Problem requirements
Leave out the pictures and copy everything else in the entries exactly.

───── Recorded data ─────

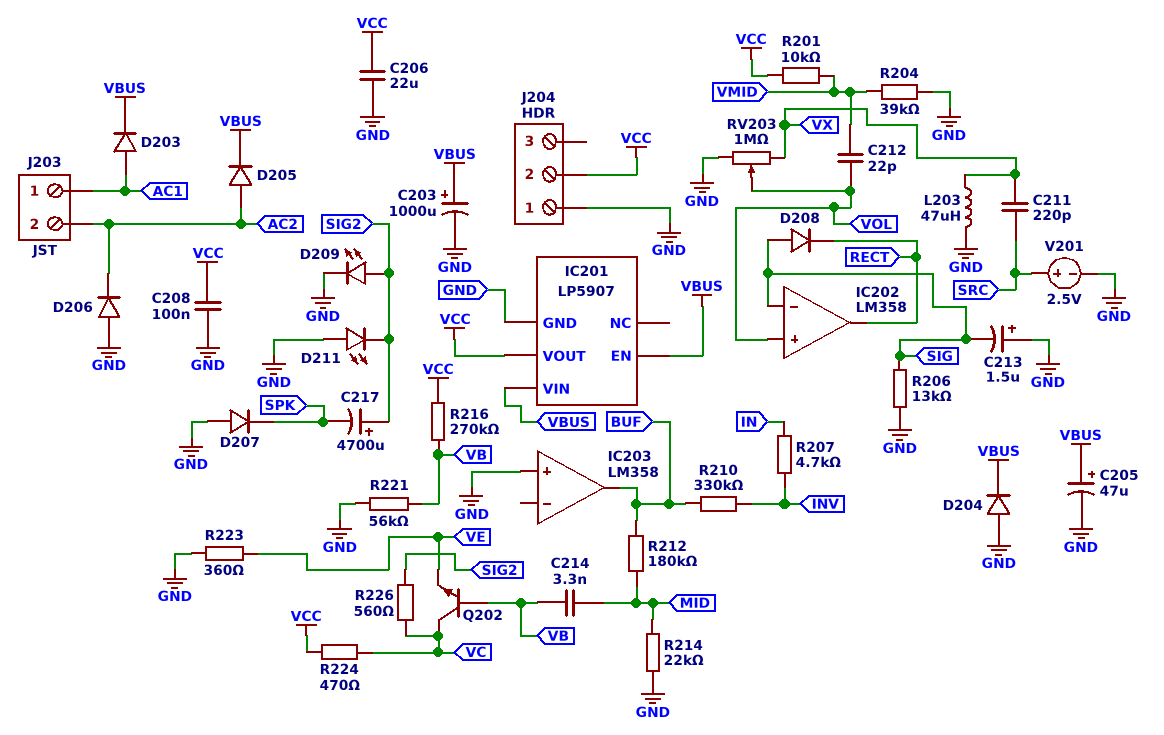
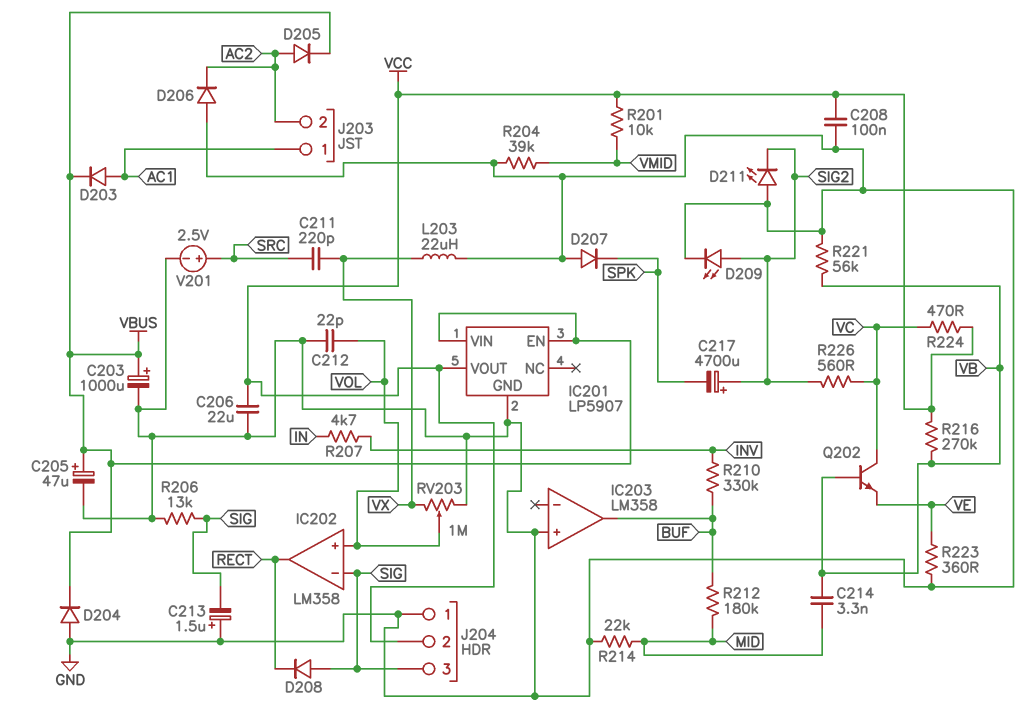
C212: 22pF (VMID, VOL) -> 22pF (GND, VOL)
J204 pin 3: none -> SIG
L203: 47uH (GND, VX) -> 22uH (GND, VX)

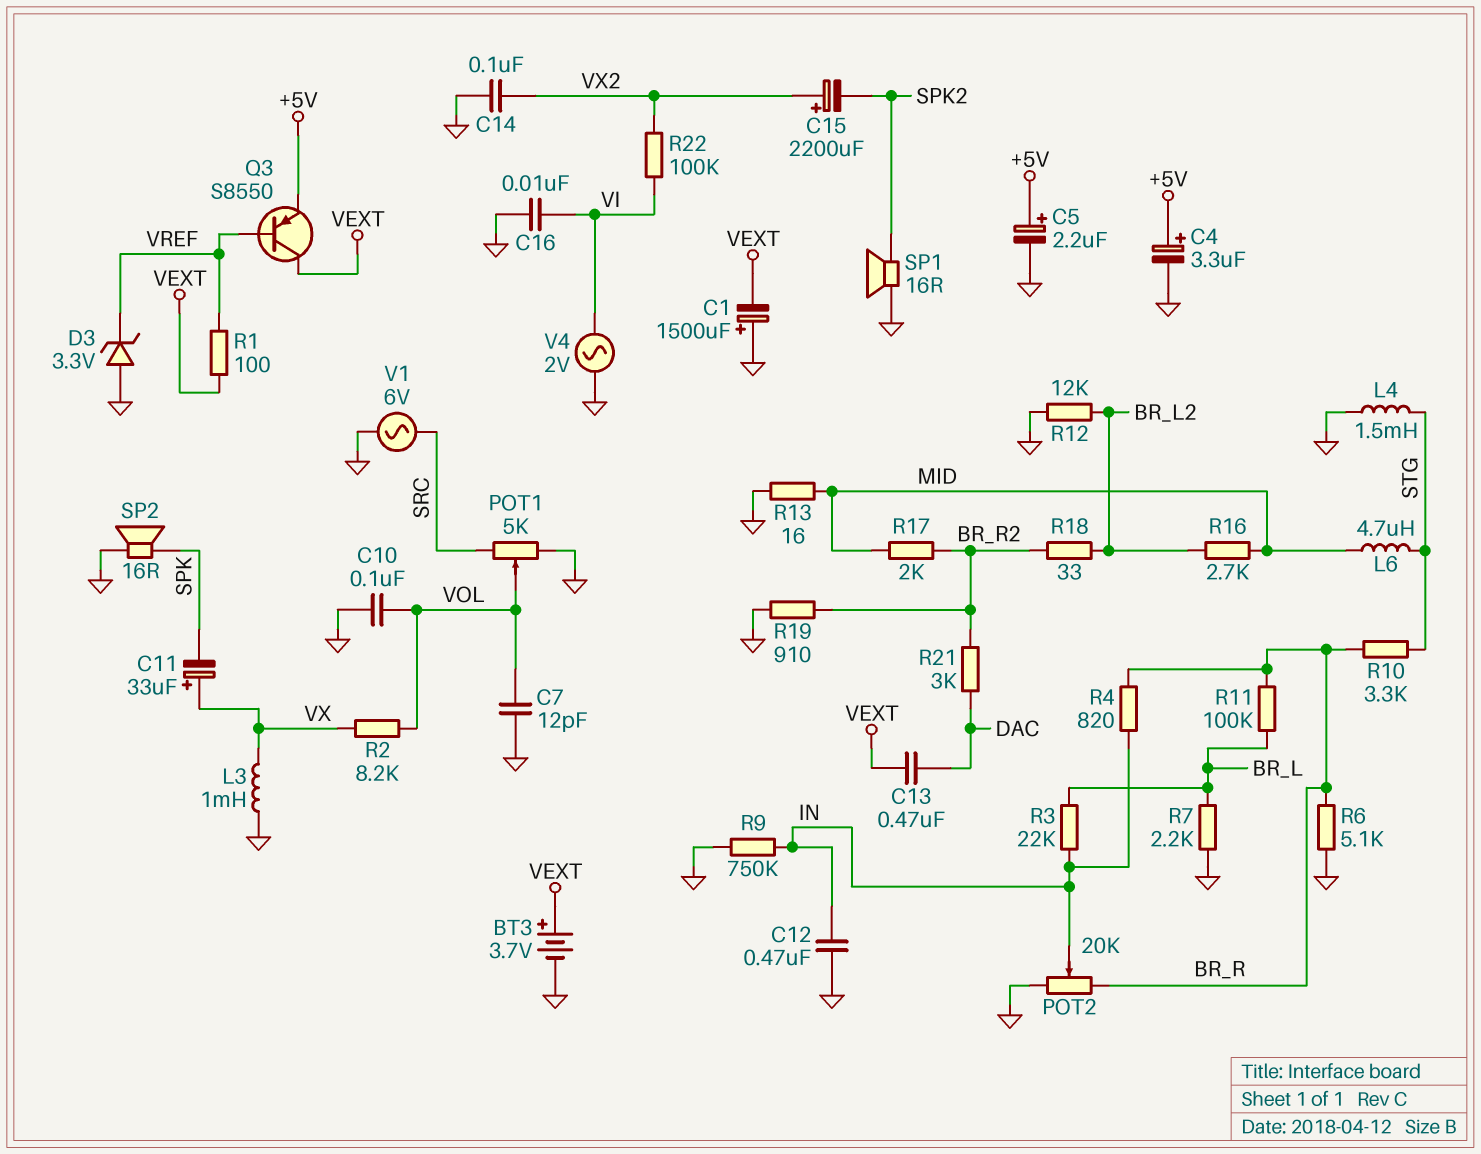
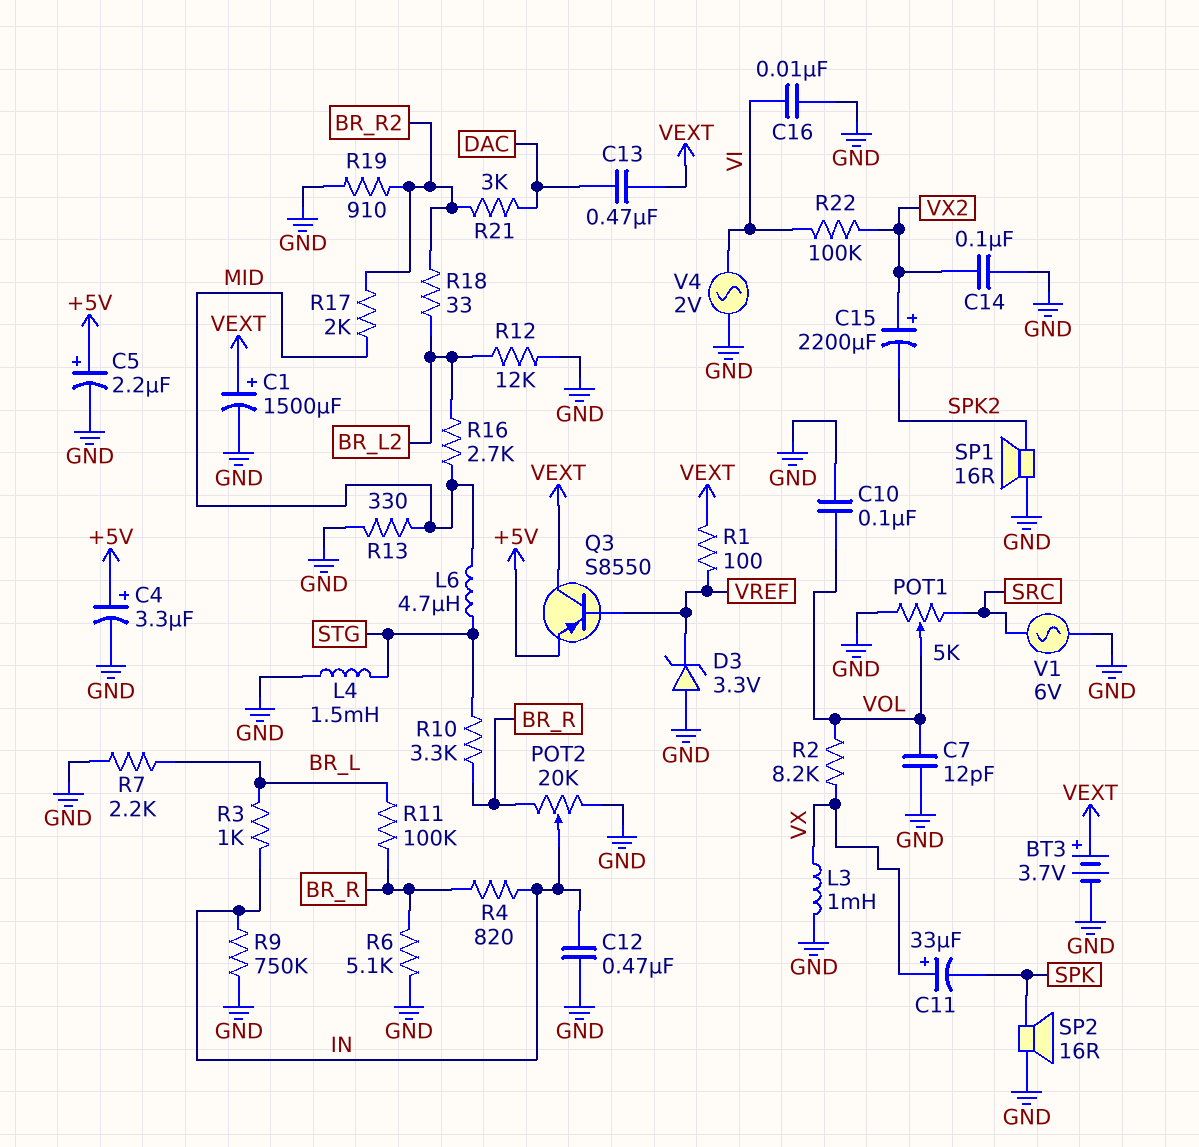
C1: 1500uF (plus GND, minus VEXT) -> 1500uF (plus VEXT, minus GND)
R3: 22k (BR_L, IN) -> 1k (BR_L, IN)
R13: 16 (GND, MID) -> 330 (GND, MID)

─────

Solution for this problem
C212: 22pF (VMID, VOL) -> 22pF (GND, VOL)
J204 pin 3: none -> SIG
L203: 47uH (GND, VX) -> 22uH (GND, VX)

C1: 1500uF (plus GND, minus VEXT) -> 1500uF (plus VEXT, minus GND)
R3: 22k (BR_L, IN) -> 1k (BR_L, IN)
R13: 16 (GND, MID) -> 330 (GND, MID)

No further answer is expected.